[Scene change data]
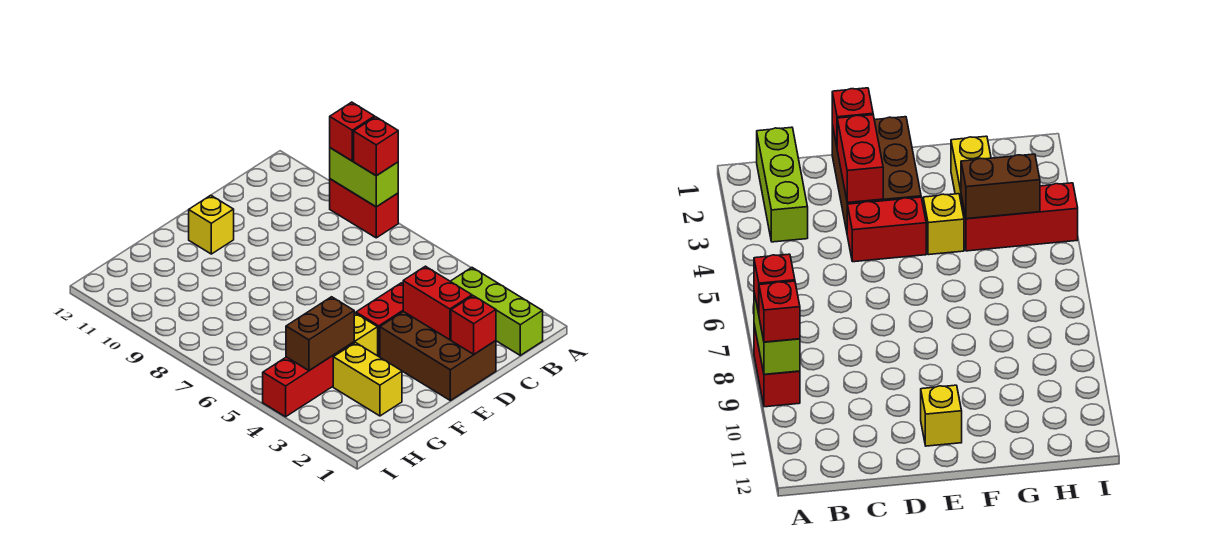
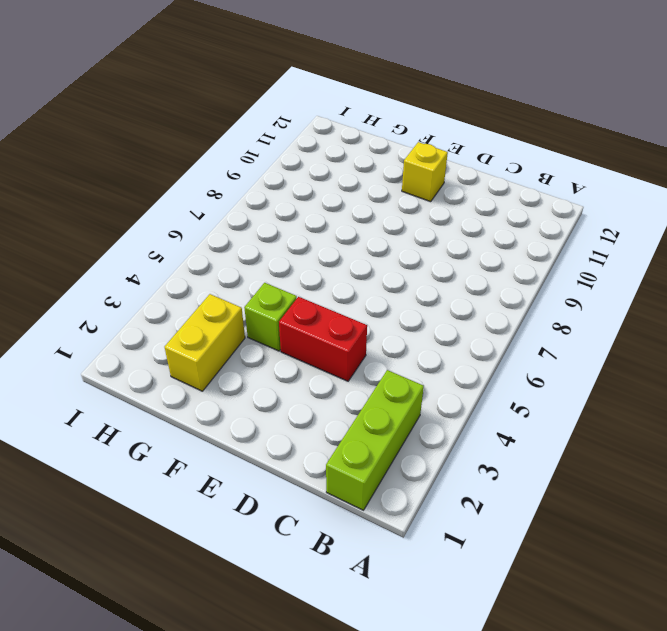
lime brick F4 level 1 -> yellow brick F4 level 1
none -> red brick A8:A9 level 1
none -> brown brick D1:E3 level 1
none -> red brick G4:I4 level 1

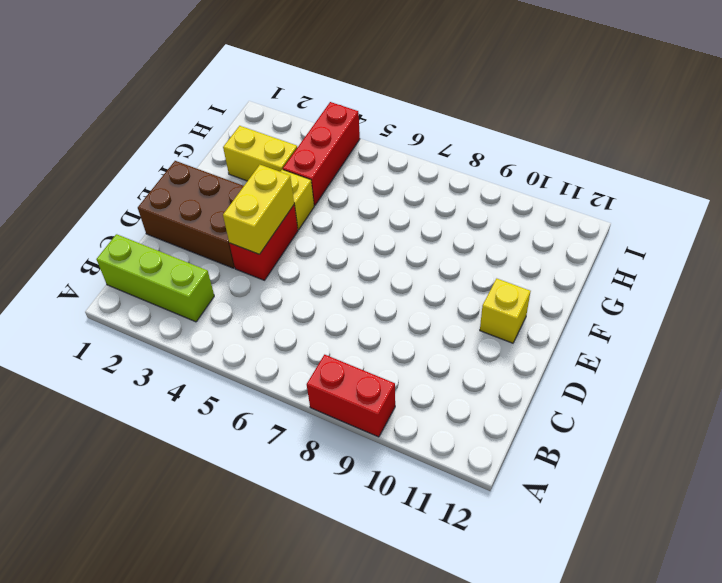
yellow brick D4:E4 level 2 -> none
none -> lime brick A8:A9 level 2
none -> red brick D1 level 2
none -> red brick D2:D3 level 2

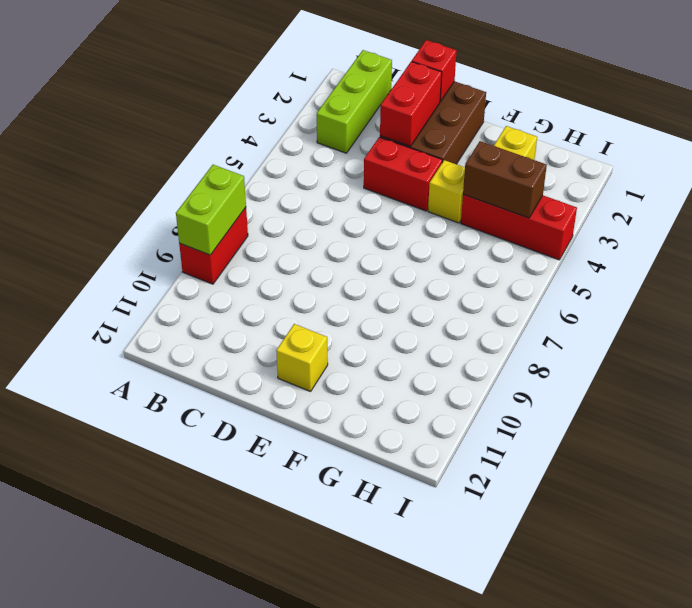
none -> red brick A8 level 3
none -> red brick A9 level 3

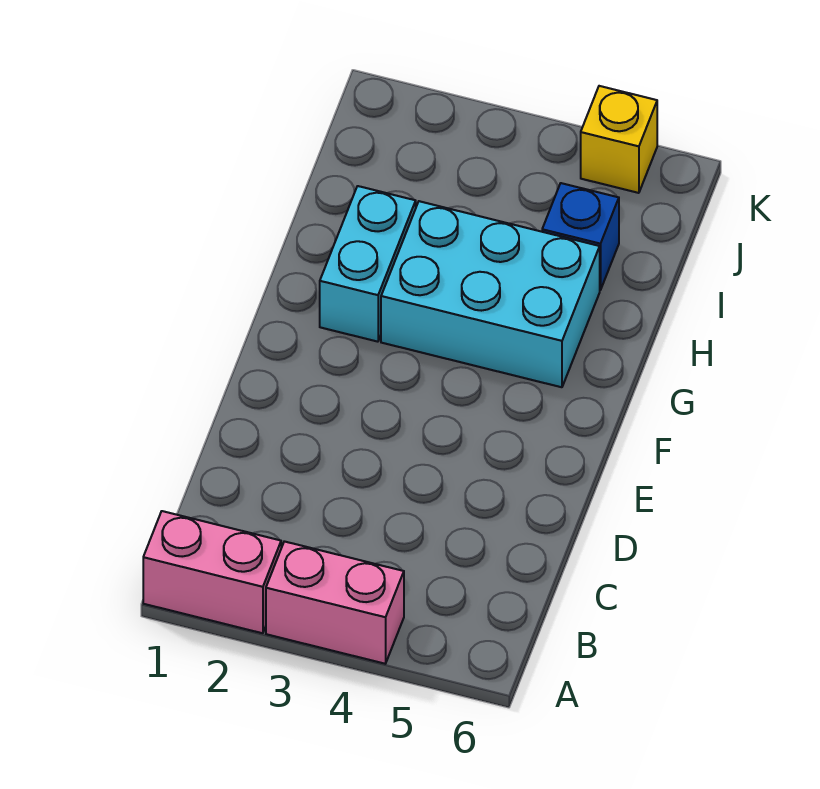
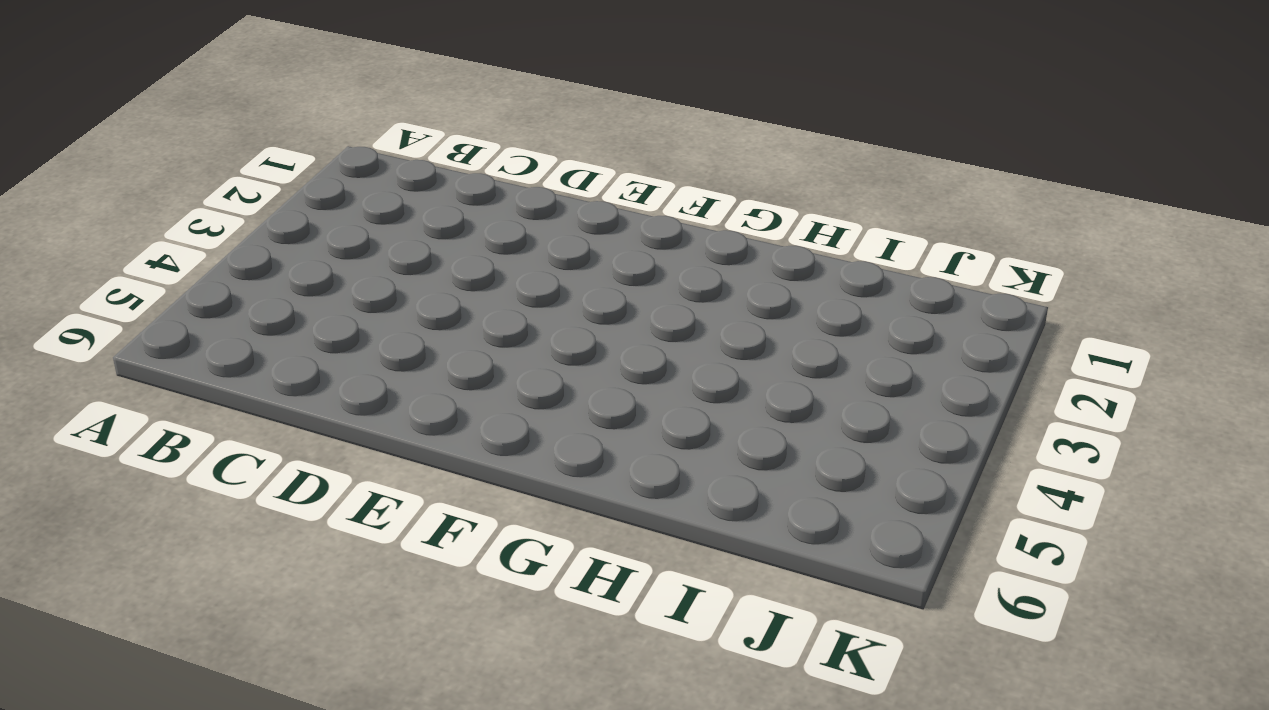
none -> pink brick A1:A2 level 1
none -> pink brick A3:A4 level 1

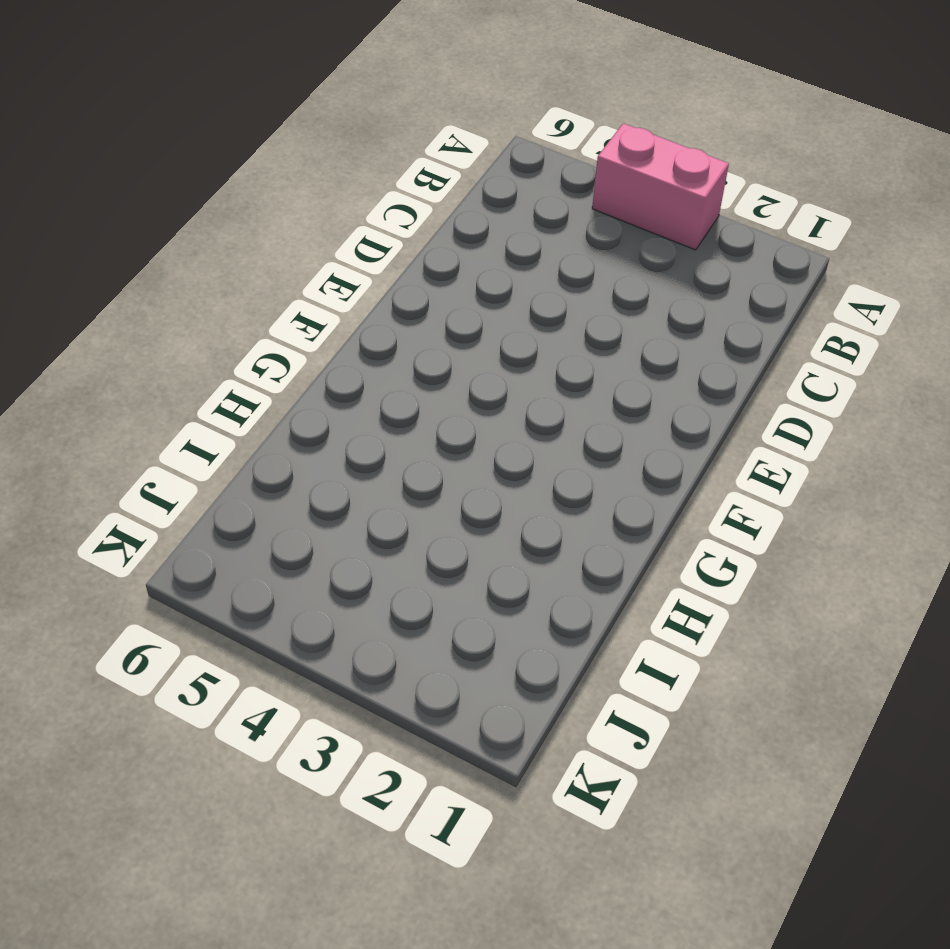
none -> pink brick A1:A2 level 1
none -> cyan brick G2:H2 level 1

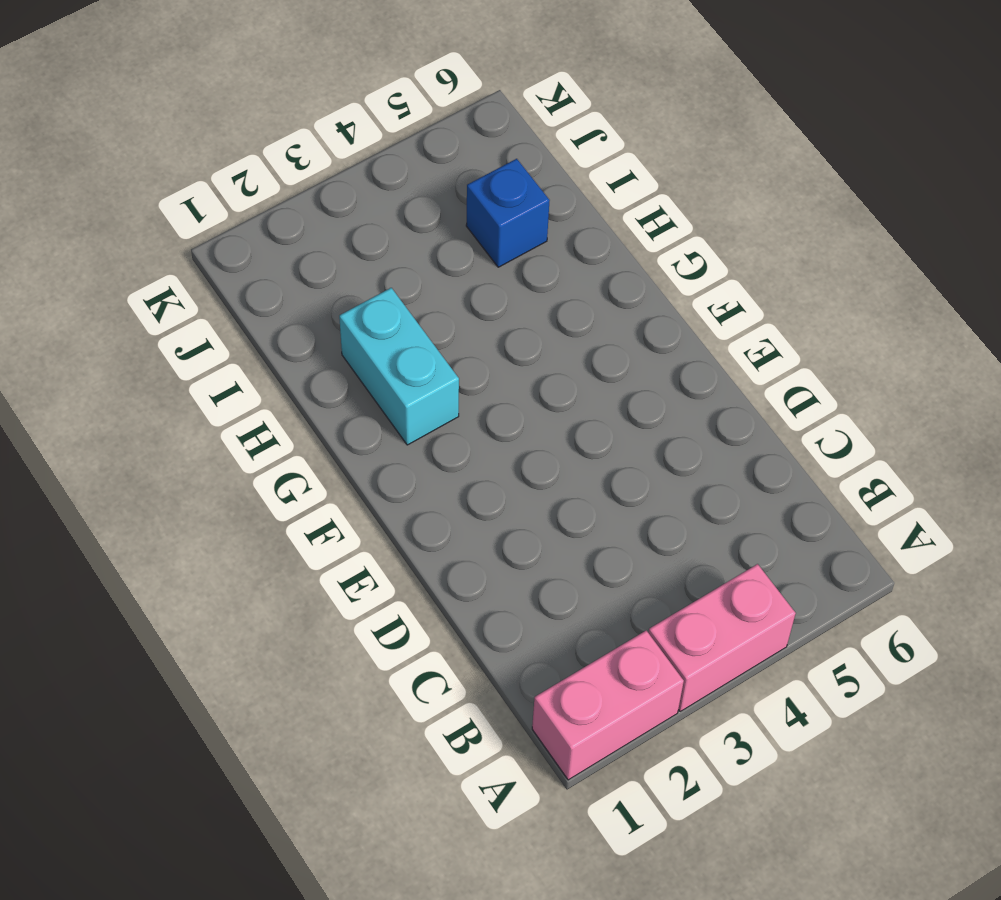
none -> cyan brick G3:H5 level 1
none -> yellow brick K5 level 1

> **About this task**
No picture belongs in the copy. Print every entry above exactly as it stands.

> **Response to the exercise**
lime brick F4 level 1 -> yellow brick F4 level 1
none -> red brick A8:A9 level 1
none -> brown brick D1:E3 level 1
none -> red brick G4:I4 level 1

yellow brick D4:E4 level 2 -> none
none -> lime brick A8:A9 level 2
none -> red brick D1 level 2
none -> red brick D2:D3 level 2

none -> red brick A8 level 3
none -> red brick A9 level 3

none -> pink brick A1:A2 level 1
none -> pink brick A3:A4 level 1

none -> pink brick A1:A2 level 1
none -> cyan brick G2:H2 level 1

none -> cyan brick G3:H5 level 1
none -> yellow brick K5 level 1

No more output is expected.